[[ Provided material open ]]

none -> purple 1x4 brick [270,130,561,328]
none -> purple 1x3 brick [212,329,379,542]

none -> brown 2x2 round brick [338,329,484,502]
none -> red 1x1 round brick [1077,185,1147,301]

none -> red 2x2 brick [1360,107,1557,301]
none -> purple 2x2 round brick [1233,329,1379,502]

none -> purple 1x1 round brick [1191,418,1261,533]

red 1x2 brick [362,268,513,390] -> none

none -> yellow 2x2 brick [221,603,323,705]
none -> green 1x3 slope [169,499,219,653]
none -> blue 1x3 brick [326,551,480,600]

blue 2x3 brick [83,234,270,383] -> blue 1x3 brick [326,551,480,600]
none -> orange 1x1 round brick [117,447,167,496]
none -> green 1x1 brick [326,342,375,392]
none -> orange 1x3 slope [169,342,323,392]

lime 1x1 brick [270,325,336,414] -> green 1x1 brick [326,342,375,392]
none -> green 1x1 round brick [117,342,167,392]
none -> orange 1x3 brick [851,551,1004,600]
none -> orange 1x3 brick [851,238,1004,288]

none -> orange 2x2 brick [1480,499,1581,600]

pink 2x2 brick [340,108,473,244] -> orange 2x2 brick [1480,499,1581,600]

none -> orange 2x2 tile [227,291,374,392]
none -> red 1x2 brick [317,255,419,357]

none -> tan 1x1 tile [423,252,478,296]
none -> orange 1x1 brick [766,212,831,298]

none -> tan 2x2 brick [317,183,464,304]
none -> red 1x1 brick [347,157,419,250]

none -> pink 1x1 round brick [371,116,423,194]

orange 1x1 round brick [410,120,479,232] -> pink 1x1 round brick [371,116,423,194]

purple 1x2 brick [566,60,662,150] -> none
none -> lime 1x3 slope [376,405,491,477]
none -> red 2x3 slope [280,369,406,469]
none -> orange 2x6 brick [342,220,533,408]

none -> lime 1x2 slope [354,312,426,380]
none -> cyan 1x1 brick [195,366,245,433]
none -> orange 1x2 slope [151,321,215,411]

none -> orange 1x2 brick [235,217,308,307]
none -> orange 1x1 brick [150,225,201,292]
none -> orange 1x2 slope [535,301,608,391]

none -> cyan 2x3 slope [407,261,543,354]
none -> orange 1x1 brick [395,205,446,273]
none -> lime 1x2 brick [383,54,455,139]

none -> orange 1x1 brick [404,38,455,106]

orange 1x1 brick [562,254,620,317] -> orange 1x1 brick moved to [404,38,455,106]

[[ Provided material closed ]]

→ **Problem to work on**
Every word of the data above should be given again, exactly as it stands.

→ **Problem solution**
none -> purple 1x4 brick [270,130,561,328]
none -> purple 1x3 brick [212,329,379,542]

none -> brown 2x2 round brick [338,329,484,502]
none -> red 1x1 round brick [1077,185,1147,301]

none -> red 2x2 brick [1360,107,1557,301]
none -> purple 2x2 round brick [1233,329,1379,502]

none -> purple 1x1 round brick [1191,418,1261,533]

red 1x2 brick [362,268,513,390] -> none

none -> yellow 2x2 brick [221,603,323,705]
none -> green 1x3 slope [169,499,219,653]
none -> blue 1x3 brick [326,551,480,600]

blue 2x3 brick [83,234,270,383] -> blue 1x3 brick [326,551,480,600]
none -> orange 1x1 round brick [117,447,167,496]
none -> green 1x1 brick [326,342,375,392]
none -> orange 1x3 slope [169,342,323,392]

lime 1x1 brick [270,325,336,414] -> green 1x1 brick [326,342,375,392]
none -> green 1x1 round brick [117,342,167,392]
none -> orange 1x3 brick [851,551,1004,600]
none -> orange 1x3 brick [851,238,1004,288]

none -> orange 2x2 brick [1480,499,1581,600]

pink 2x2 brick [340,108,473,244] -> orange 2x2 brick [1480,499,1581,600]

none -> orange 2x2 tile [227,291,374,392]
none -> red 1x2 brick [317,255,419,357]

none -> tan 1x1 tile [423,252,478,296]
none -> orange 1x1 brick [766,212,831,298]

none -> tan 2x2 brick [317,183,464,304]
none -> red 1x1 brick [347,157,419,250]

none -> pink 1x1 round brick [371,116,423,194]

orange 1x1 round brick [410,120,479,232] -> pink 1x1 round brick [371,116,423,194]

purple 1x2 brick [566,60,662,150] -> none
none -> lime 1x3 slope [376,405,491,477]
none -> red 2x3 slope [280,369,406,469]
none -> orange 2x6 brick [342,220,533,408]

none -> lime 1x2 slope [354,312,426,380]
none -> cyan 1x1 brick [195,366,245,433]
none -> orange 1x2 slope [151,321,215,411]

none -> orange 1x2 brick [235,217,308,307]
none -> orange 1x1 brick [150,225,201,292]
none -> orange 1x2 slope [535,301,608,391]

none -> cyan 2x3 slope [407,261,543,354]
none -> orange 1x1 brick [395,205,446,273]
none -> lime 1x2 brick [383,54,455,139]

none -> orange 1x1 brick [404,38,455,106]

orange 1x1 brick [562,254,620,317] -> orange 1x1 brick moved to [404,38,455,106]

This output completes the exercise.